=== Section Start ===
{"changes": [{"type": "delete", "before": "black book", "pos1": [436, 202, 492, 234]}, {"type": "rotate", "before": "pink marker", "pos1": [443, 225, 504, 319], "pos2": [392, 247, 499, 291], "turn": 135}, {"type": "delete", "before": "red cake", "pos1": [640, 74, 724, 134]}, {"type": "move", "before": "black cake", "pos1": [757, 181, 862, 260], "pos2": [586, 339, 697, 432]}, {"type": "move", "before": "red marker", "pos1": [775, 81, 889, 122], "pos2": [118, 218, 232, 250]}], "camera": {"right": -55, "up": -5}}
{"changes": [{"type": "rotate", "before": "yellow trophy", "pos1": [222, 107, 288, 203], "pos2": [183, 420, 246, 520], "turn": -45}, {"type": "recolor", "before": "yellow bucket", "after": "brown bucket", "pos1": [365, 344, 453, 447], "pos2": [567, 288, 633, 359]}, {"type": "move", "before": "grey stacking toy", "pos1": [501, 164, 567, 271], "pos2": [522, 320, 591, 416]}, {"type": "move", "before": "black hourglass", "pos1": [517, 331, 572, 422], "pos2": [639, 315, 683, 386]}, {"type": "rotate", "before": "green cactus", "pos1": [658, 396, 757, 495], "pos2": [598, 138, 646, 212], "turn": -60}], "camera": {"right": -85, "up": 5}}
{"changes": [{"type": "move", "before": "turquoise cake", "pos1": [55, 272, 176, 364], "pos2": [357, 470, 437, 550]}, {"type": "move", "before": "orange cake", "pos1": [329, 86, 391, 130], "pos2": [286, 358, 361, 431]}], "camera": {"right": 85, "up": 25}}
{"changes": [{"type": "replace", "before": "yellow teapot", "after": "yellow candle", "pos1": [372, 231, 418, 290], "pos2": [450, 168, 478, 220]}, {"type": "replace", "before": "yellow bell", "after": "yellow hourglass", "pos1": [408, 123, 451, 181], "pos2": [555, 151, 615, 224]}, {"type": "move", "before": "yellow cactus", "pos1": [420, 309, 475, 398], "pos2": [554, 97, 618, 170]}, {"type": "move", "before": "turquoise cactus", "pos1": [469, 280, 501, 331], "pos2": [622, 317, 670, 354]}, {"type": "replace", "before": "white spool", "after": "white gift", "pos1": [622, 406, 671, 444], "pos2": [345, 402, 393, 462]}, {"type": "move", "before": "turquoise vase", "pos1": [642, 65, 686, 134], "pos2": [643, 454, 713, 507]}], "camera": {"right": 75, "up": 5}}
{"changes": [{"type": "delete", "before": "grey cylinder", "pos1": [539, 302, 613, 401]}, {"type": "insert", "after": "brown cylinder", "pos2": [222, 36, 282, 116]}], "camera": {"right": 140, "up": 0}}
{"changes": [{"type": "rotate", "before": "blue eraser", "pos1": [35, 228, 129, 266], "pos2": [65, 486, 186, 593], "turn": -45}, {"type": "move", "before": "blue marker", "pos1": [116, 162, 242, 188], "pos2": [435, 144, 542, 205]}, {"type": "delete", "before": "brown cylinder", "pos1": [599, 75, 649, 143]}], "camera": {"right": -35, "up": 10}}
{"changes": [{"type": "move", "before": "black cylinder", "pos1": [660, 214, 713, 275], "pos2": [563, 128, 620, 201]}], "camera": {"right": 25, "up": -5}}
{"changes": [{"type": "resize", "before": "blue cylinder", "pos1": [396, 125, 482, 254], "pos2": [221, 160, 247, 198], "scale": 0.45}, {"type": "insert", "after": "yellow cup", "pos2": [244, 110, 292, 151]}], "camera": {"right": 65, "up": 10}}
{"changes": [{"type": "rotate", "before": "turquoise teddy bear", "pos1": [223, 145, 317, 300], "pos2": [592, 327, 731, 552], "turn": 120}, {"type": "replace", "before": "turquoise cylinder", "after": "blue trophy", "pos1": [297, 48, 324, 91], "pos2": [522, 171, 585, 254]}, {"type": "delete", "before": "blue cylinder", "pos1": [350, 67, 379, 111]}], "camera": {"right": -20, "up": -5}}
=== Section End ===
Your goal :: Give the material above again, word for word.

Reply to the task ::
{"changes": [{"type": "delete", "before": "black book", "pos1": [436, 202, 492, 234]}, {"type": "rotate", "before": "pink marker", "pos1": [443, 225, 504, 319], "pos2": [392, 247, 499, 291], "turn": 135}, {"type": "delete", "before": "red cake", "pos1": [640, 74, 724, 134]}, {"type": "move", "before": "black cake", "pos1": [757, 181, 862, 260], "pos2": [586, 339, 697, 432]}, {"type": "move", "before": "red marker", "pos1": [775, 81, 889, 122], "pos2": [118, 218, 232, 250]}], "camera": {"right": -55, "up": -5}}
{"changes": [{"type": "rotate", "before": "yellow trophy", "pos1": [222, 107, 288, 203], "pos2": [183, 420, 246, 520], "turn": -45}, {"type": "recolor", "before": "yellow bucket", "after": "brown bucket", "pos1": [365, 344, 453, 447], "pos2": [567, 288, 633, 359]}, {"type": "move", "before": "grey stacking toy", "pos1": [501, 164, 567, 271], "pos2": [522, 320, 591, 416]}, {"type": "move", "before": "black hourglass", "pos1": [517, 331, 572, 422], "pos2": [639, 315, 683, 386]}, {"type": "rotate", "before": "green cactus", "pos1": [658, 396, 757, 495], "pos2": [598, 138, 646, 212], "turn": -60}], "camera": {"right": -85, "up": 5}}
{"changes": [{"type": "move", "before": "turquoise cake", "pos1": [55, 272, 176, 364], "pos2": [357, 470, 437, 550]}, {"type": "move", "before": "orange cake", "pos1": [329, 86, 391, 130], "pos2": [286, 358, 361, 431]}], "camera": {"right": 85, "up": 25}}
{"changes": [{"type": "replace", "before": "yellow teapot", "after": "yellow candle", "pos1": [372, 231, 418, 290], "pos2": [450, 168, 478, 220]}, {"type": "replace", "before": "yellow bell", "after": "yellow hourglass", "pos1": [408, 123, 451, 181], "pos2": [555, 151, 615, 224]}, {"type": "move", "before": "yellow cactus", "pos1": [420, 309, 475, 398], "pos2": [554, 97, 618, 170]}, {"type": "move", "before": "turquoise cactus", "pos1": [469, 280, 501, 331], "pos2": [622, 317, 670, 354]}, {"type": "replace", "before": "white spool", "after": "white gift", "pos1": [622, 406, 671, 444], "pos2": [345, 402, 393, 462]}, {"type": "move", "before": "turquoise vase", "pos1": [642, 65, 686, 134], "pos2": [643, 454, 713, 507]}], "camera": {"right": 75, "up": 5}}
{"changes": [{"type": "delete", "before": "grey cylinder", "pos1": [539, 302, 613, 401]}, {"type": "insert", "after": "brown cylinder", "pos2": [222, 36, 282, 116]}], "camera": {"right": 140, "up": 0}}
{"changes": [{"type": "rotate", "before": "blue eraser", "pos1": [35, 228, 129, 266], "pos2": [65, 486, 186, 593], "turn": -45}, {"type": "move", "before": "blue marker", "pos1": [116, 162, 242, 188], "pos2": [435, 144, 542, 205]}, {"type": "delete", "before": "brown cylinder", "pos1": [599, 75, 649, 143]}], "camera": {"right": -35, "up": 10}}
{"changes": [{"type": "move", "before": "black cylinder", "pos1": [660, 214, 713, 275], "pos2": [563, 128, 620, 201]}], "camera": {"right": 25, "up": -5}}
{"changes": [{"type": "resize", "before": "blue cylinder", "pos1": [396, 125, 482, 254], "pos2": [221, 160, 247, 198], "scale": 0.45}, {"type": "insert", "after": "yellow cup", "pos2": [244, 110, 292, 151]}], "camera": {"right": 65, "up": 10}}
{"changes": [{"type": "rotate", "before": "turquoise teddy bear", "pos1": [223, 145, 317, 300], "pos2": [592, 327, 731, 552], "turn": 120}, {"type": "replace", "before": "turquoise cylinder", "after": "blue trophy", "pos1": [297, 48, 324, 91], "pos2": [522, 171, 585, 254]}, {"type": "delete", "before": "blue cylinder", "pos1": [350, 67, 379, 111]}], "camera": {"right": -20, "up": -5}}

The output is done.